**DATA SHOWN:**
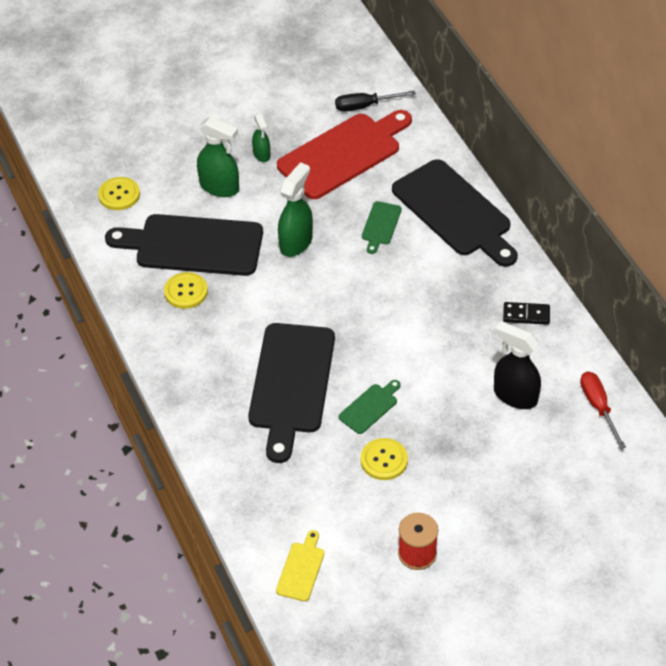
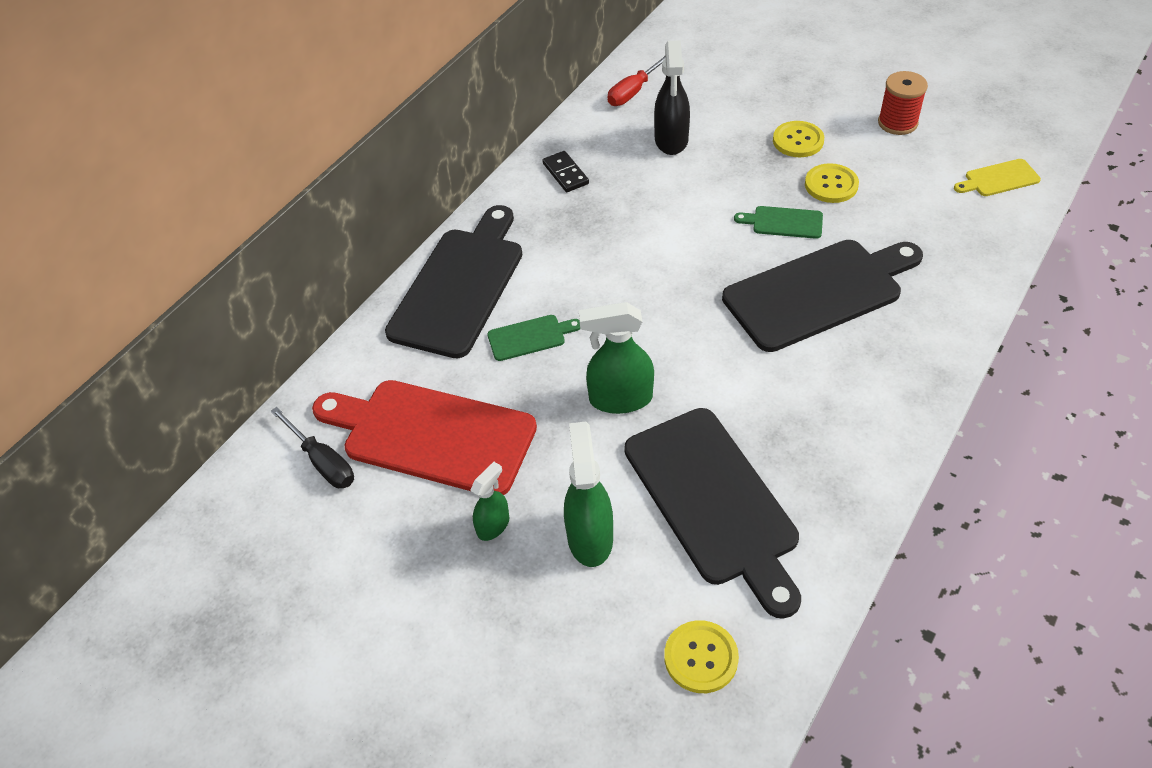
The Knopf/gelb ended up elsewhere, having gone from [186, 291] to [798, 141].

--

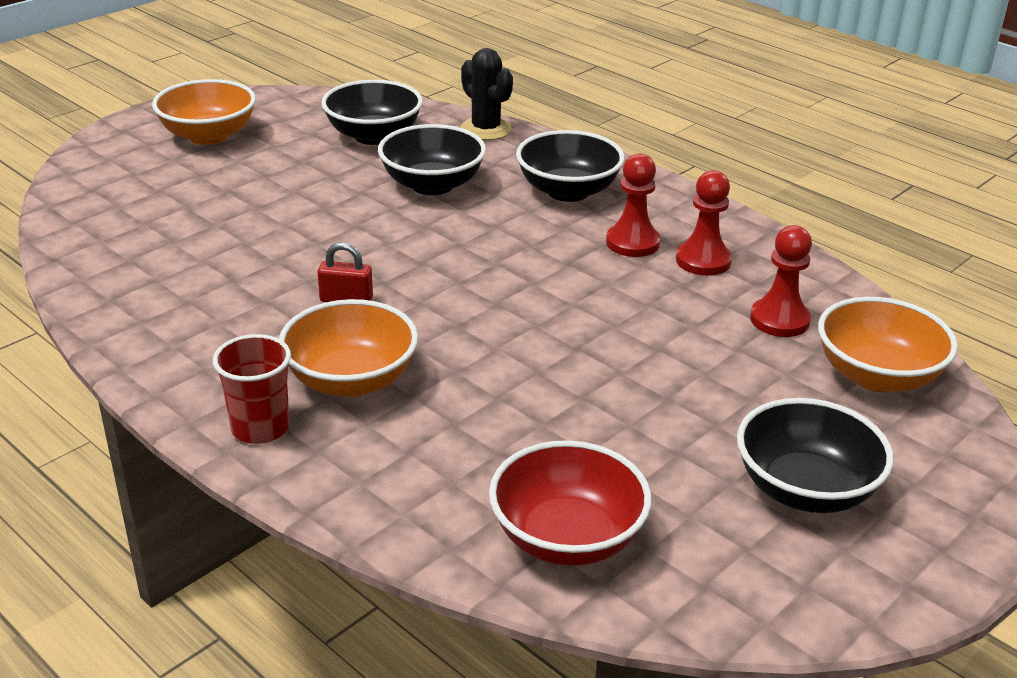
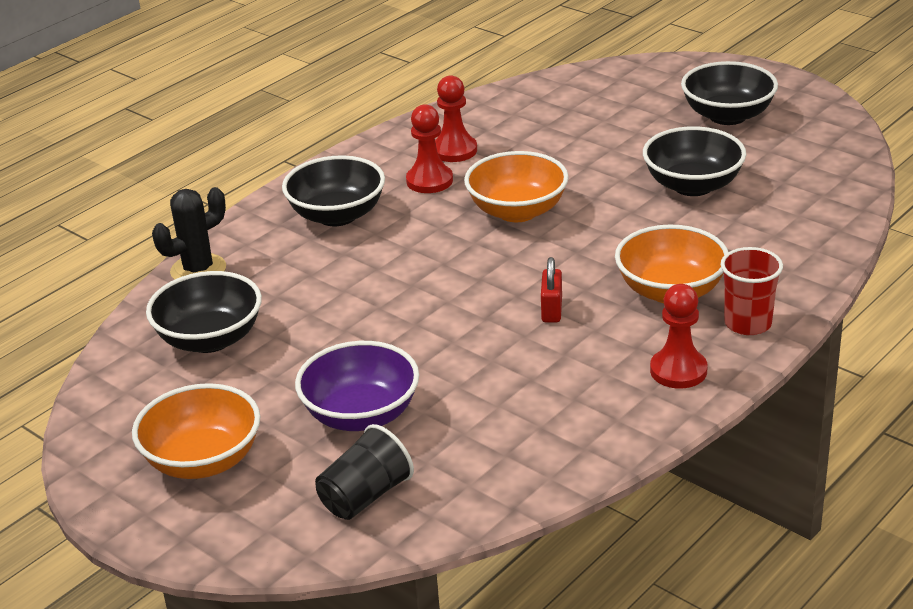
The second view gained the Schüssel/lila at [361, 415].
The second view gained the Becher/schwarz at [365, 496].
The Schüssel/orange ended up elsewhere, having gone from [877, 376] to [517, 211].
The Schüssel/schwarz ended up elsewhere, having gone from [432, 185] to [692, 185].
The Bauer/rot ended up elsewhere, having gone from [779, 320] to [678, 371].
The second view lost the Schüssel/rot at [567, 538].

**WHAT IS BEING ASKED:** Print the lines above from the one with "The second view gained the Schüssel/lila" through the one with "The Bauer/rot ended", both included, exactly as written and nothing more.

**SOLUTION TO THIS PROBLEM:**
The second view gained the Schüssel/lila at [361, 415].
The second view gained the Becher/schwarz at [365, 496].
The Schüssel/orange ended up elsewhere, having gone from [877, 376] to [517, 211].
The Schüssel/schwarz ended up elsewhere, having gone from [432, 185] to [692, 185].
The Bauer/rot ended up elsewhere, having gone from [779, 320] to [678, 371].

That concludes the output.